* _What you will do_: Filter the listing below down to the lines with the word "rocket" and copy those.

* _Source records_:

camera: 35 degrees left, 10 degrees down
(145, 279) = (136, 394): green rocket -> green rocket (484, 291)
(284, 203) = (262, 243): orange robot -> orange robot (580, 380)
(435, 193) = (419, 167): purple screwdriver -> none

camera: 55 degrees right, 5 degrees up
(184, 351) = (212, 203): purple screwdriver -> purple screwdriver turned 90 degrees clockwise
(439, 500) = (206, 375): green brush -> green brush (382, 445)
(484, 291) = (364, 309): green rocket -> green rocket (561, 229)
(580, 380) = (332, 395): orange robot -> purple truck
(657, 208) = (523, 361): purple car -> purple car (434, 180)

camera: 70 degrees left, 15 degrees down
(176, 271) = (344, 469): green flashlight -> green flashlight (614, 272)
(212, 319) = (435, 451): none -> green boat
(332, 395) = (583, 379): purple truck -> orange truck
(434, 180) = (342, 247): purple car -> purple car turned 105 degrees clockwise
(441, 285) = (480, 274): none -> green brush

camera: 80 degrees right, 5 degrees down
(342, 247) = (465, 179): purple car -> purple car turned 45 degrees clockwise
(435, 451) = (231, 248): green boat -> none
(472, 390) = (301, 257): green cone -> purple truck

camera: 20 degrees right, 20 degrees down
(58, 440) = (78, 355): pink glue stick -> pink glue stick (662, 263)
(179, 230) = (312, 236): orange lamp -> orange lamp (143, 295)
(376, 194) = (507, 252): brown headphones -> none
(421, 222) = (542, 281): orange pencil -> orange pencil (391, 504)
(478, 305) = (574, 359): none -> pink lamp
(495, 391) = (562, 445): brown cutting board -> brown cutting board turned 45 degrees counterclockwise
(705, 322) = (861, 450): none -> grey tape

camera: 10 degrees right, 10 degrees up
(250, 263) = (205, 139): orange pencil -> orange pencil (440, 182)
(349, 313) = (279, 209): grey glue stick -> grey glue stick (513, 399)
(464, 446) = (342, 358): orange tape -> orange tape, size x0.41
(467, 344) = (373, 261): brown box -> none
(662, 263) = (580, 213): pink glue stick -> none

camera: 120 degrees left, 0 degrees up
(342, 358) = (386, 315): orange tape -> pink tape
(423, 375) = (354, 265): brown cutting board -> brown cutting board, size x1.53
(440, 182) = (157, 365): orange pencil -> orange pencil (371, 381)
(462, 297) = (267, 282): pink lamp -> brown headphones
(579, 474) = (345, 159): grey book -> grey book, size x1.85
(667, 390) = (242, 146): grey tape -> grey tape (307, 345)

* _Response_:
(145, 279) = (136, 394): green rocket -> green rocket (484, 291)
(484, 291) = (364, 309): green rocket -> green rocket (561, 229)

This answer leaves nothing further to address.